▶ DIRECTIONS FOR THIS TASK
What lines below contain the word "yellow"? Please pull each one out.

▶ THE DATA
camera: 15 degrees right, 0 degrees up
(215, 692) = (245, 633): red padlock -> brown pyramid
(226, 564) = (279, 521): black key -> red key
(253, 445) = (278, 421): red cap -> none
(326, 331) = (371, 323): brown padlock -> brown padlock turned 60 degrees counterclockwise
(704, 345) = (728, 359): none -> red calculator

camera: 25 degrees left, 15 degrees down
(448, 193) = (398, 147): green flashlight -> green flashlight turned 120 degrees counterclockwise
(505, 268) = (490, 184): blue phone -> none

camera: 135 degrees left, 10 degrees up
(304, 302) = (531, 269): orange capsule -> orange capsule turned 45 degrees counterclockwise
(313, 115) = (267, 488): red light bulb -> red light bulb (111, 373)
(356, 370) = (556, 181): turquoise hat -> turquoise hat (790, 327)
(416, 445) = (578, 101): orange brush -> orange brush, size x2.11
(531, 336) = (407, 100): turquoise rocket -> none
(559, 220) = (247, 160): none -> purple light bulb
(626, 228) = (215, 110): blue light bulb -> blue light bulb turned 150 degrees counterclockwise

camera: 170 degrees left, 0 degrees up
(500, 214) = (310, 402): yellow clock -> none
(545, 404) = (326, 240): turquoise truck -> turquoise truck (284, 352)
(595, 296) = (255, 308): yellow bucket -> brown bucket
---
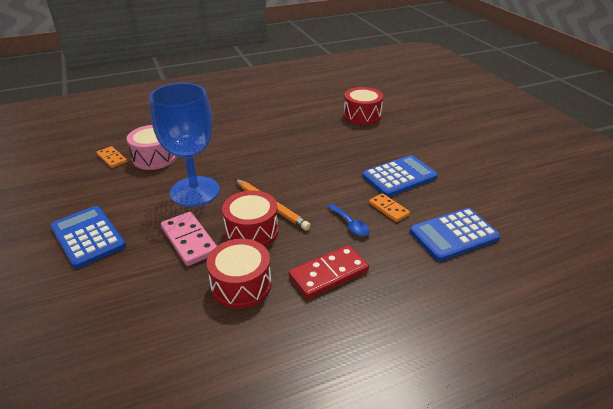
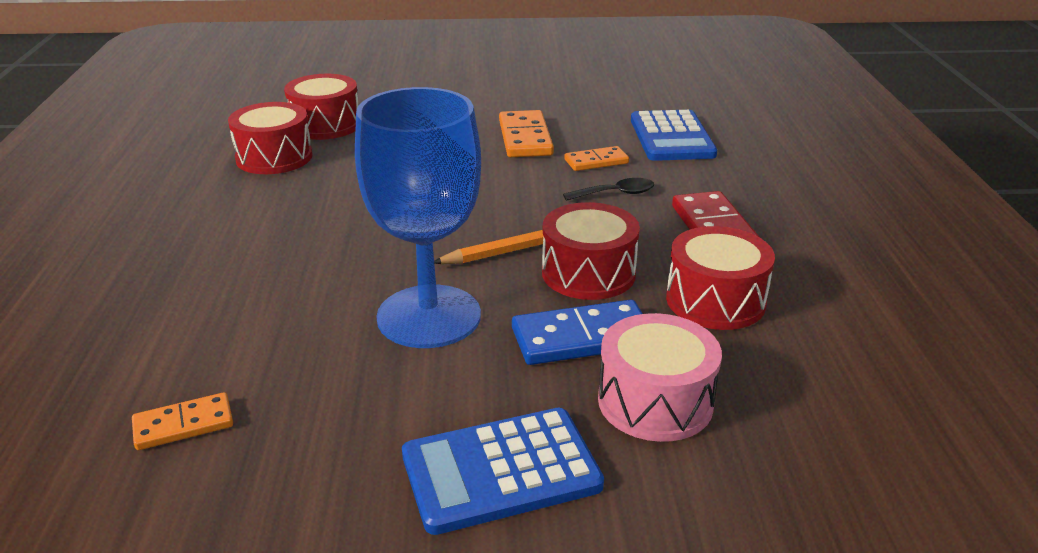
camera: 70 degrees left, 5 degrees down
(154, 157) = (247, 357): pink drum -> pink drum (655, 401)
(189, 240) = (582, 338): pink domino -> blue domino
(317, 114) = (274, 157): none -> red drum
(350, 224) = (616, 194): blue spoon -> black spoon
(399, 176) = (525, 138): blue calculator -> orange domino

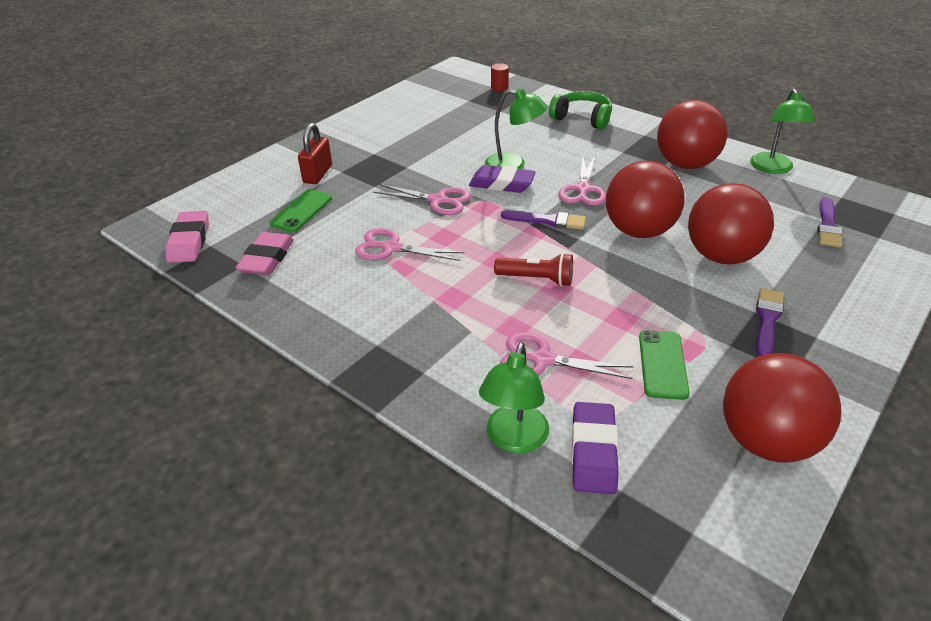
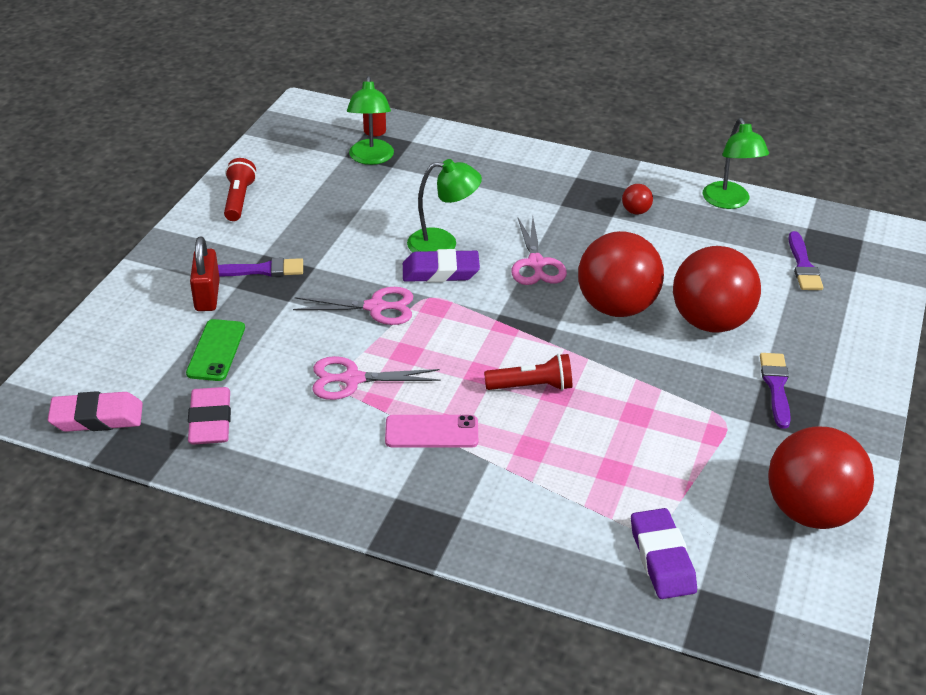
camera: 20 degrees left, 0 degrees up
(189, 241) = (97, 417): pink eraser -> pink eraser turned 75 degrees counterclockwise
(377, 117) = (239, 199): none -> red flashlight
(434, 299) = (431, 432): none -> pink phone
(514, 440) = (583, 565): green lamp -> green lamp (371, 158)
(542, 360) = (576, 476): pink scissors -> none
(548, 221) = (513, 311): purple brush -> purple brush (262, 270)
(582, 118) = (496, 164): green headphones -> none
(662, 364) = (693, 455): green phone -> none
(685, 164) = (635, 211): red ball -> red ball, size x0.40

▶ SOLUTION BELOW
(500, 214) = (310, 402): yellow clock -> none
(595, 296) = (255, 308): yellow bucket -> brown bucket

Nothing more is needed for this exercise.